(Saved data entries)
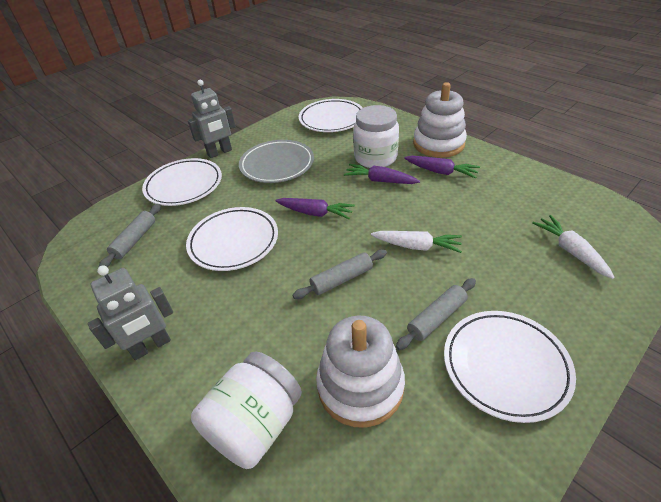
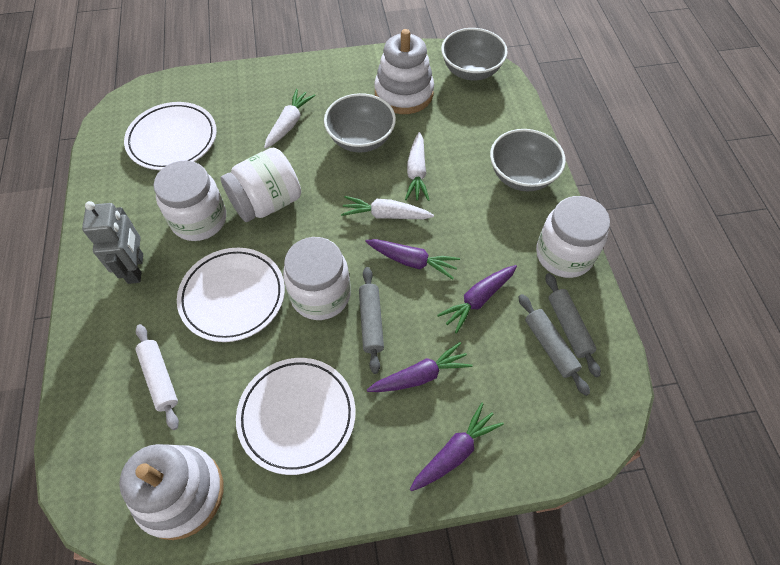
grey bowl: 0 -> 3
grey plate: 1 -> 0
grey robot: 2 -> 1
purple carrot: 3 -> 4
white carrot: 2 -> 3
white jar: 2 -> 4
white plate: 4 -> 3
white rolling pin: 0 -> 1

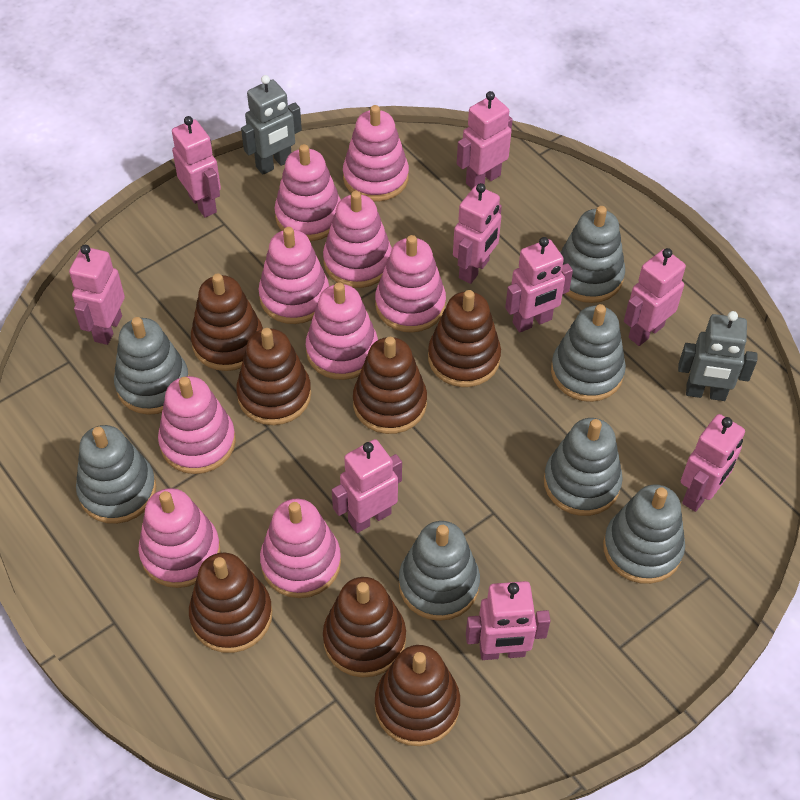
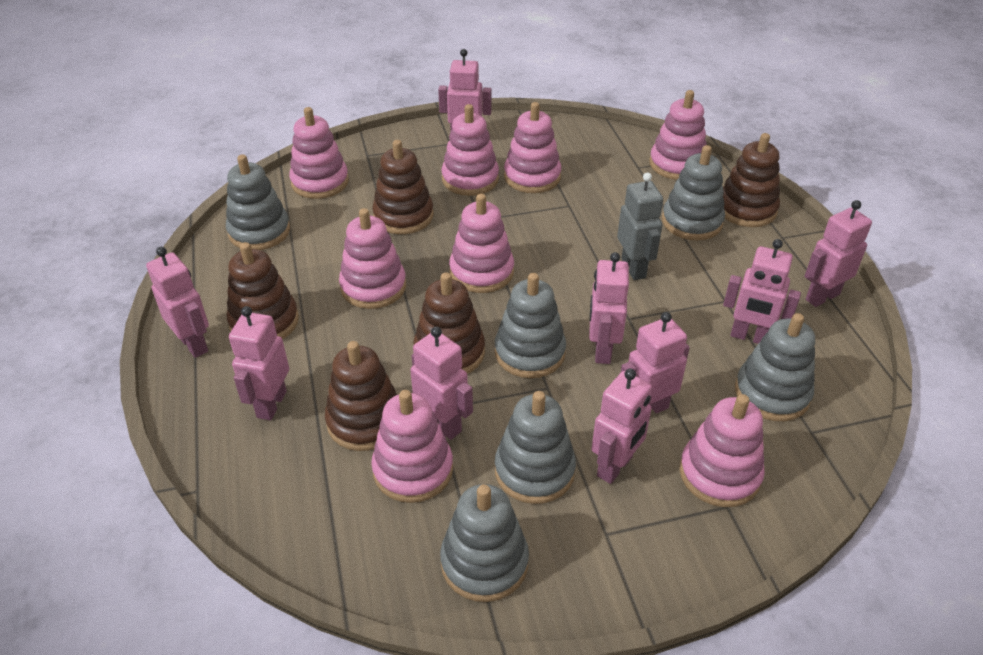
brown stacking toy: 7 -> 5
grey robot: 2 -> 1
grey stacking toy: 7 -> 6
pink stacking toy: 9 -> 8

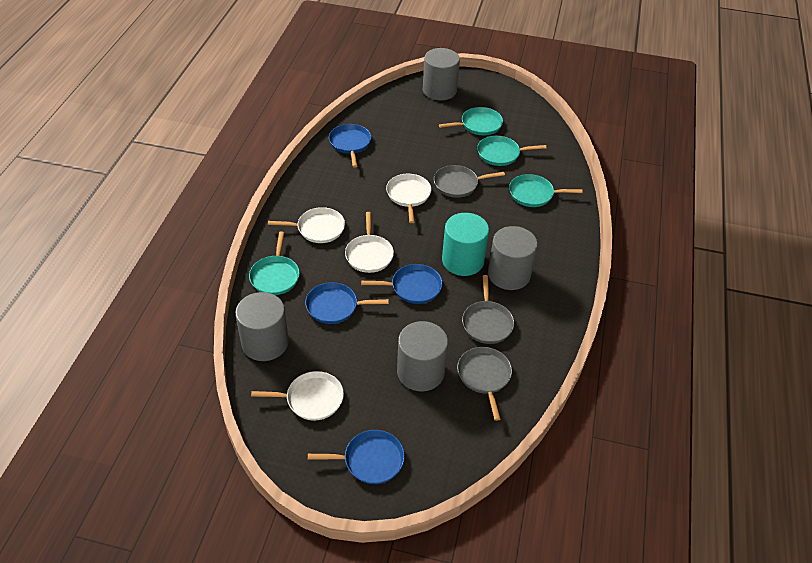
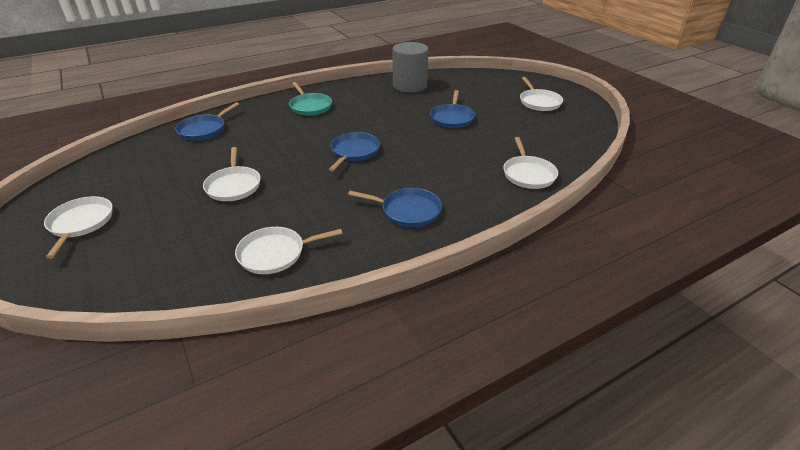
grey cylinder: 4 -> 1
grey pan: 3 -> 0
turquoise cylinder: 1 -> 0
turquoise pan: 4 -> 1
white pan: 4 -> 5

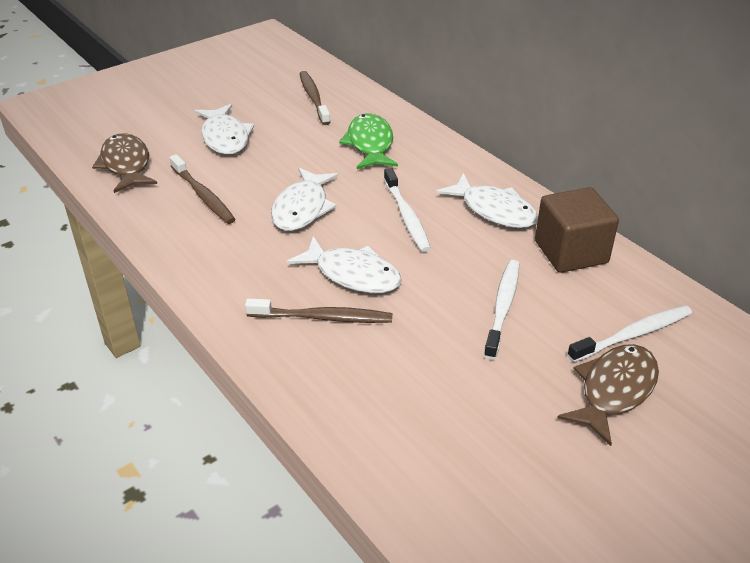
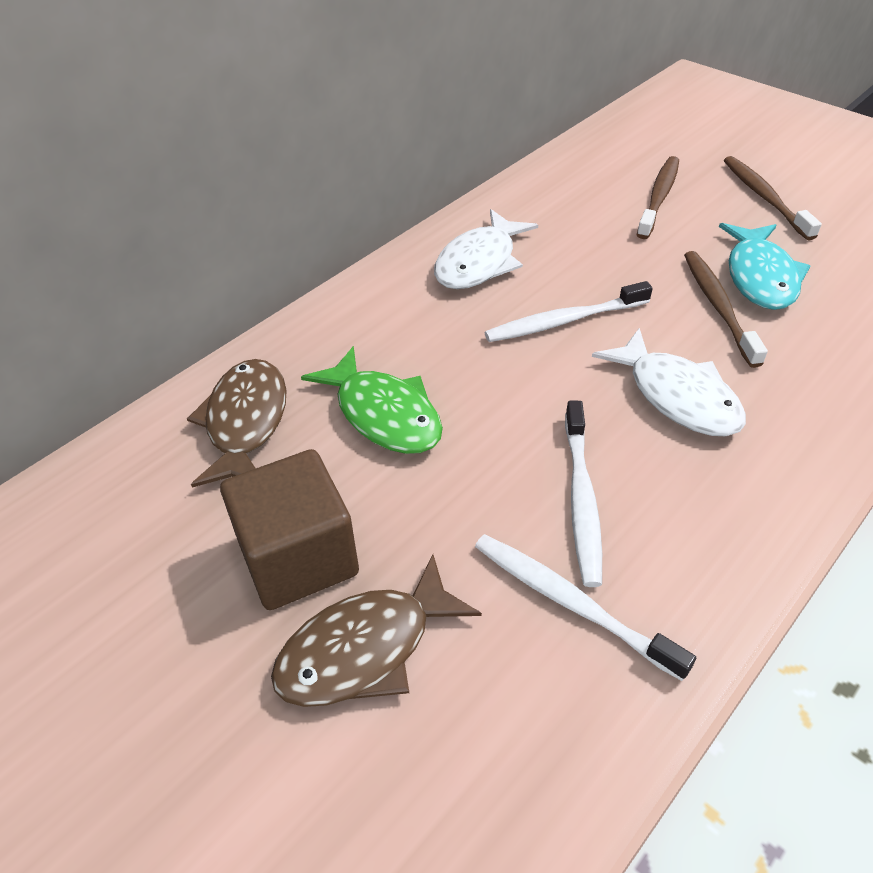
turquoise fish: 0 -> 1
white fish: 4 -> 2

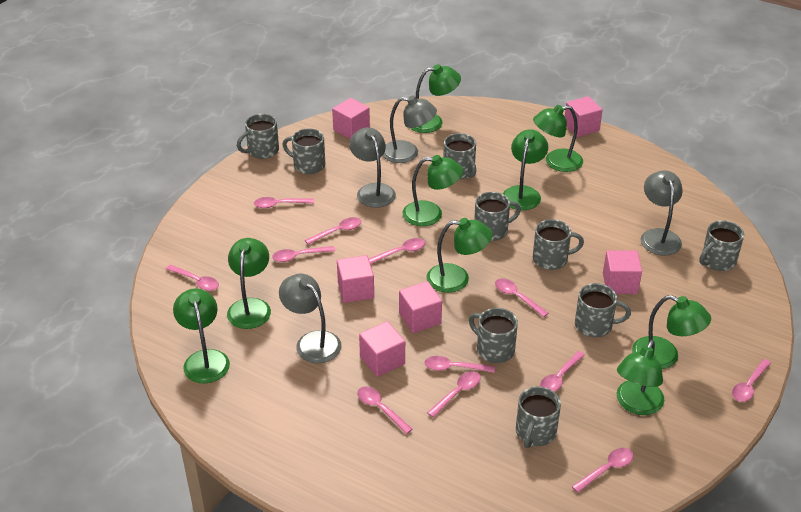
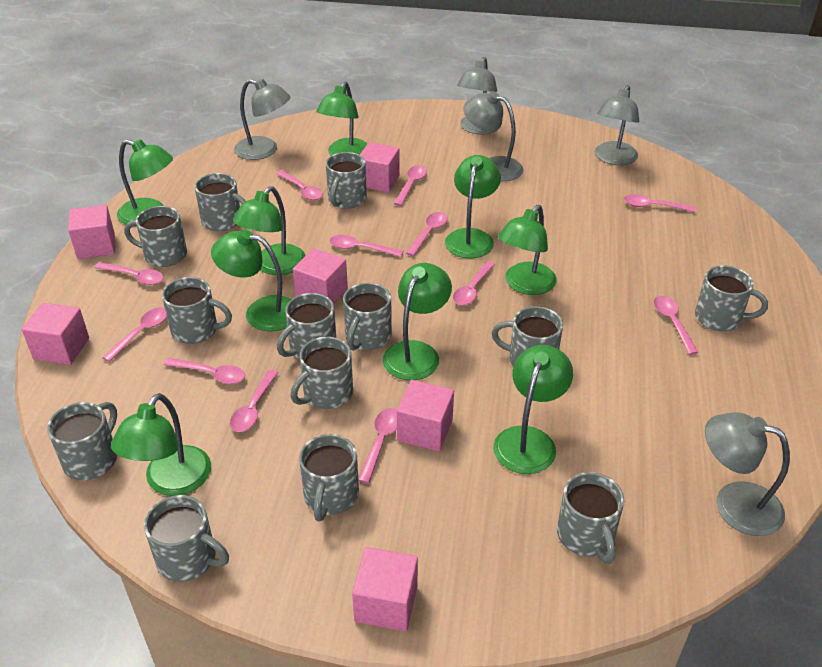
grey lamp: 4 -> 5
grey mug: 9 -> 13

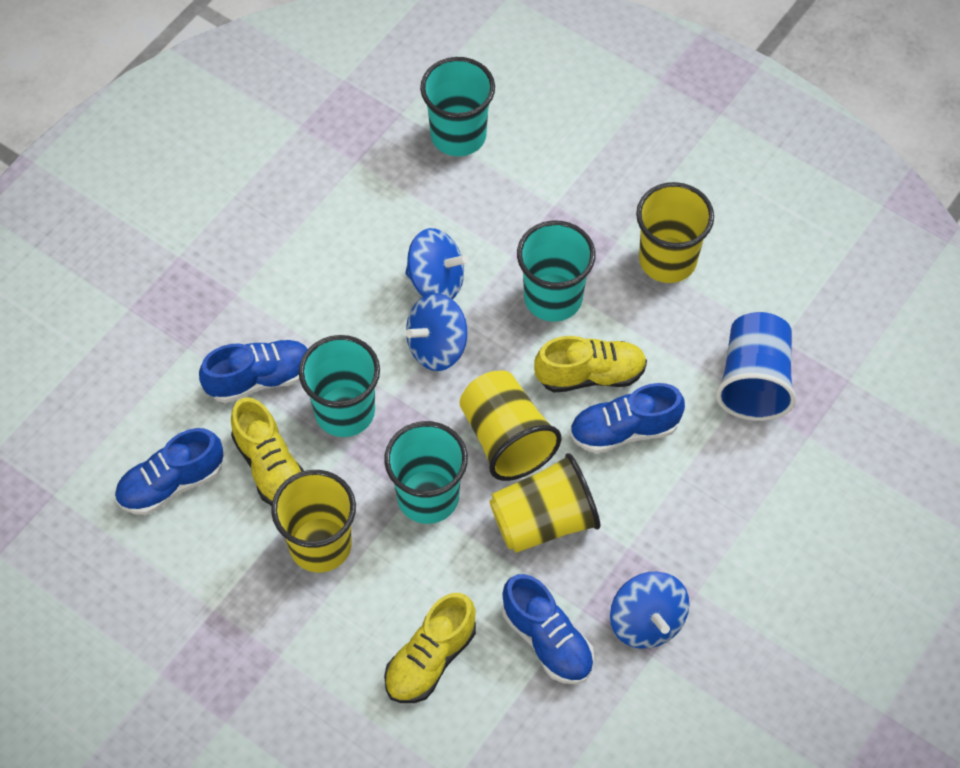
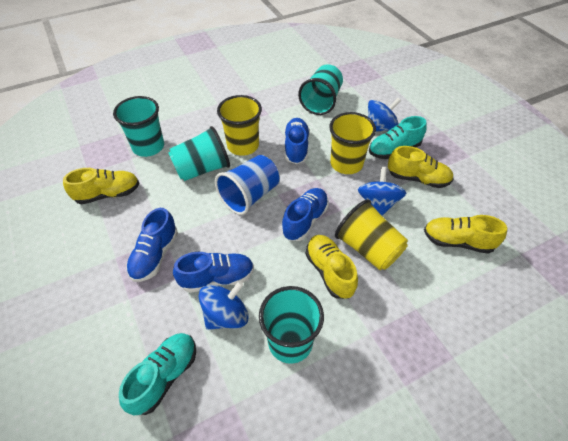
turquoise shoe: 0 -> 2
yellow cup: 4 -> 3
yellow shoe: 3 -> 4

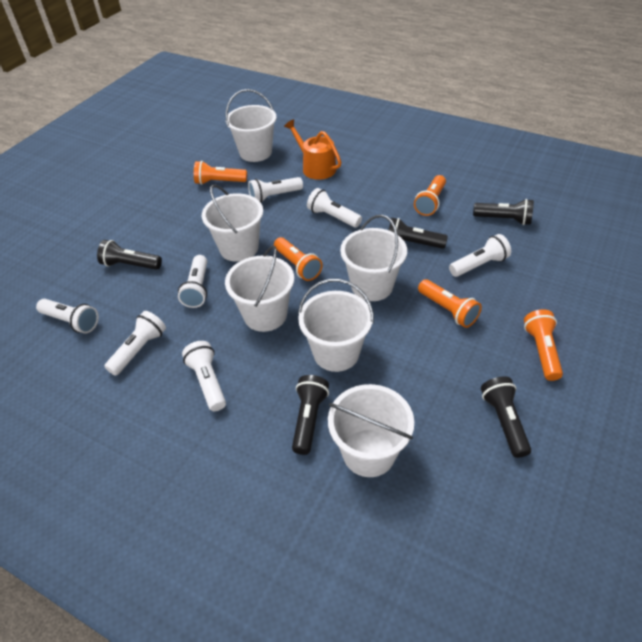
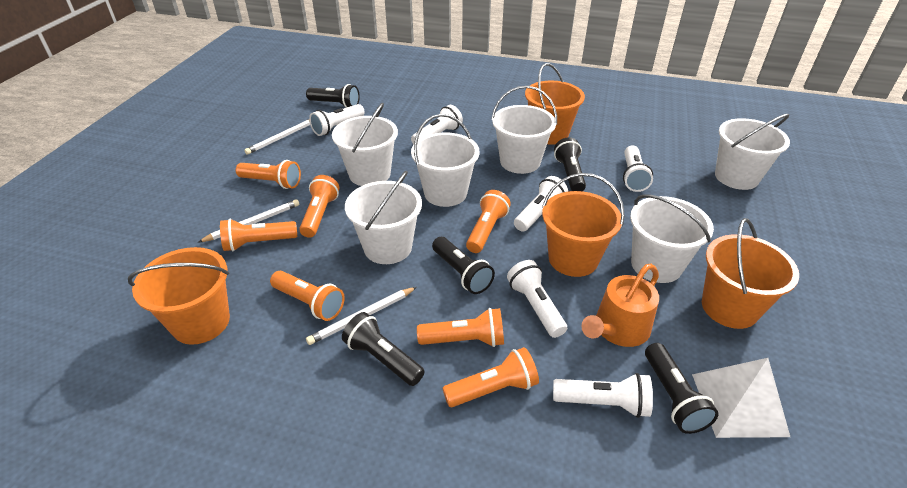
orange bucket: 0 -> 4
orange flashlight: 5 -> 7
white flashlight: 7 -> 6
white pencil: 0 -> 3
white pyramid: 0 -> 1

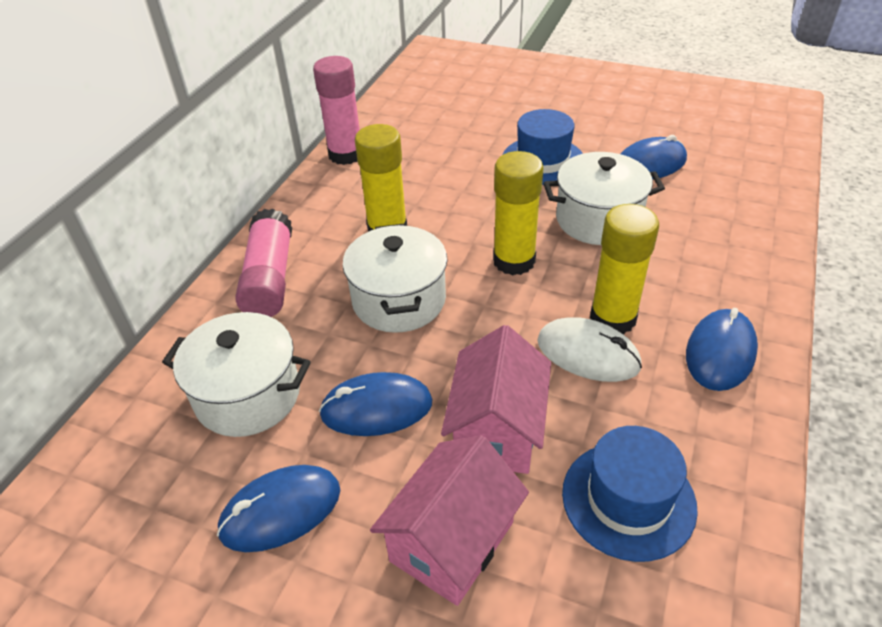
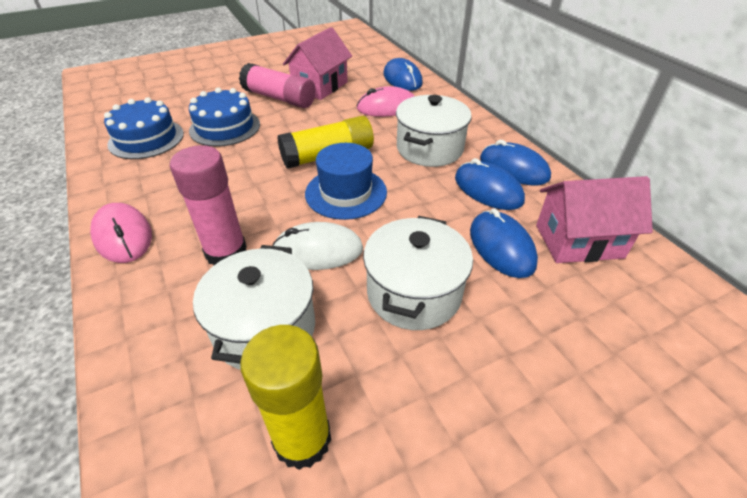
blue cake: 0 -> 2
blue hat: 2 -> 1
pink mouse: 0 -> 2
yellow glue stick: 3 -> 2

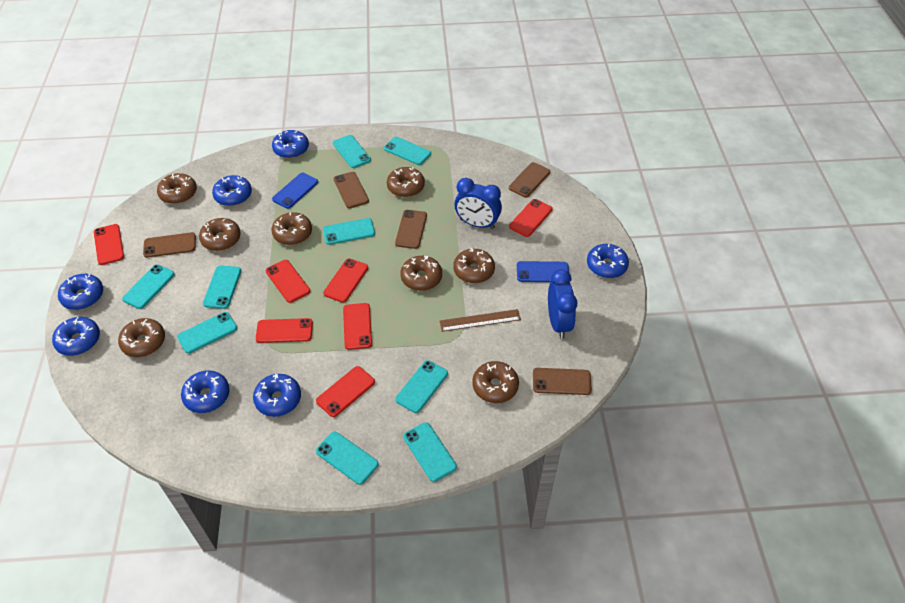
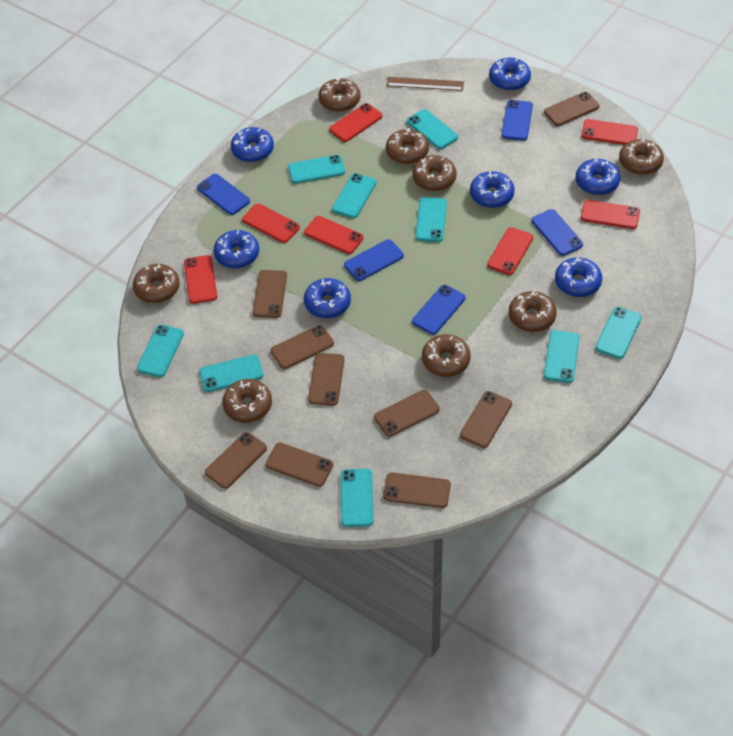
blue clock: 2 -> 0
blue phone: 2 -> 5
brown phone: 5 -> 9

Task goal:
The entries above need to be repeated in full, word for word. Skip the images.

Task response:
grey bowl: 0 -> 3
grey plate: 1 -> 0
grey robot: 2 -> 1
purple carrot: 3 -> 4
white carrot: 2 -> 3
white jar: 2 -> 4
white plate: 4 -> 3
white rolling pin: 0 -> 1

brown stacking toy: 7 -> 5
grey robot: 2 -> 1
grey stacking toy: 7 -> 6
pink stacking toy: 9 -> 8

grey cylinder: 4 -> 1
grey pan: 3 -> 0
turquoise cylinder: 1 -> 0
turquoise pan: 4 -> 1
white pan: 4 -> 5

turquoise fish: 0 -> 1
white fish: 4 -> 2

grey lamp: 4 -> 5
grey mug: 9 -> 13

turquoise shoe: 0 -> 2
yellow cup: 4 -> 3
yellow shoe: 3 -> 4

orange bucket: 0 -> 4
orange flashlight: 5 -> 7
white flashlight: 7 -> 6
white pencil: 0 -> 3
white pyramid: 0 -> 1

blue cake: 0 -> 2
blue hat: 2 -> 1
pink mouse: 0 -> 2
yellow glue stick: 3 -> 2

blue clock: 2 -> 0
blue phone: 2 -> 5
brown phone: 5 -> 9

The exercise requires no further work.